--- Exercise directions ---
Reproduce the entries shown below only from the line with "green egg [549,257,574,280] -> none" down to the line with "none -> red apple [668,145,735,207]", keeping both end lines and copying each one exactly.

--- Material provided ---
====

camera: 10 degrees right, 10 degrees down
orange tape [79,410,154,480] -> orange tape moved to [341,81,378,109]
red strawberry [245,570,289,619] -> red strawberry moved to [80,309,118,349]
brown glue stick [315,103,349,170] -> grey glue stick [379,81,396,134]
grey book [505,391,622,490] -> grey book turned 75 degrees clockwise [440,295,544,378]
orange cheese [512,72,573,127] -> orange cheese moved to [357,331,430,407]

====

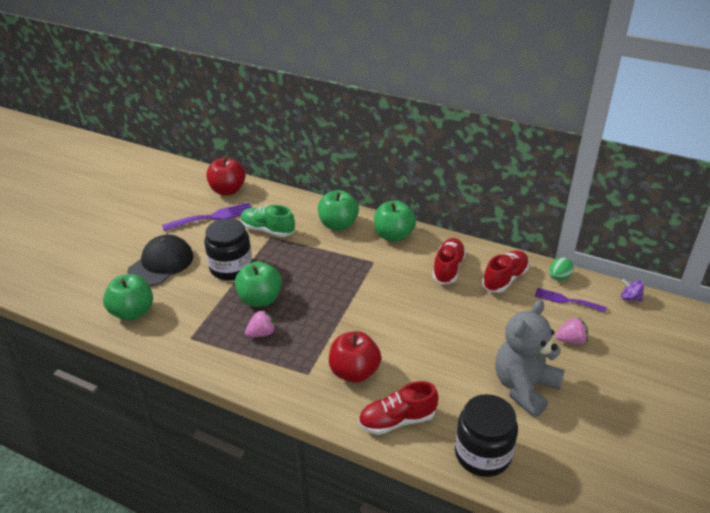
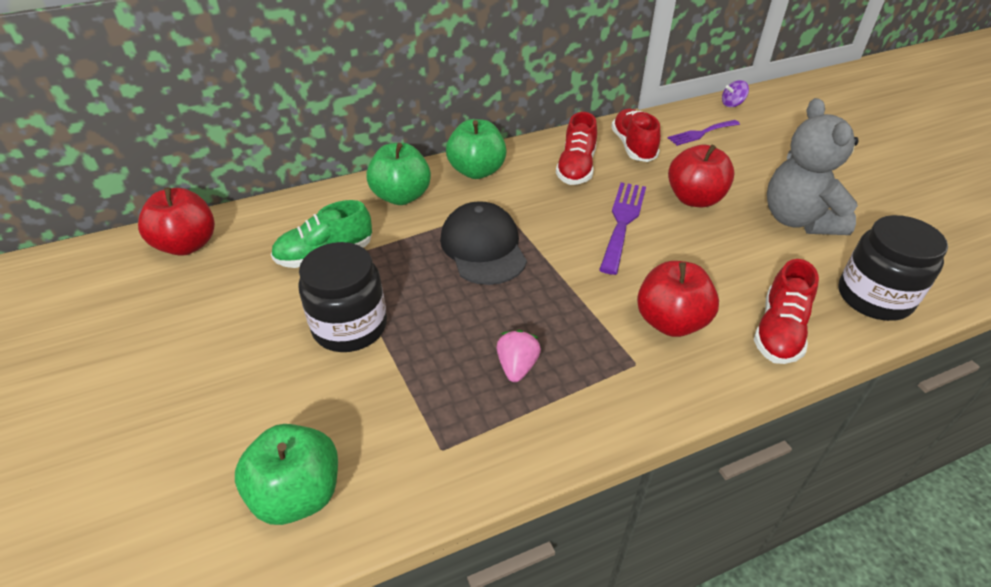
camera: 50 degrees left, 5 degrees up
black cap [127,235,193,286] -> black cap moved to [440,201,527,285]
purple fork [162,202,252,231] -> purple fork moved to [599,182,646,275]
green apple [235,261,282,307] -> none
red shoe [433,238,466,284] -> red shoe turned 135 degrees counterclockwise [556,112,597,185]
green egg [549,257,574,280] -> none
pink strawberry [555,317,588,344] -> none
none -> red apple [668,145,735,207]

====

--- Result ---
green egg [549,257,574,280] -> none
pink strawberry [555,317,588,344] -> none
none -> red apple [668,145,735,207]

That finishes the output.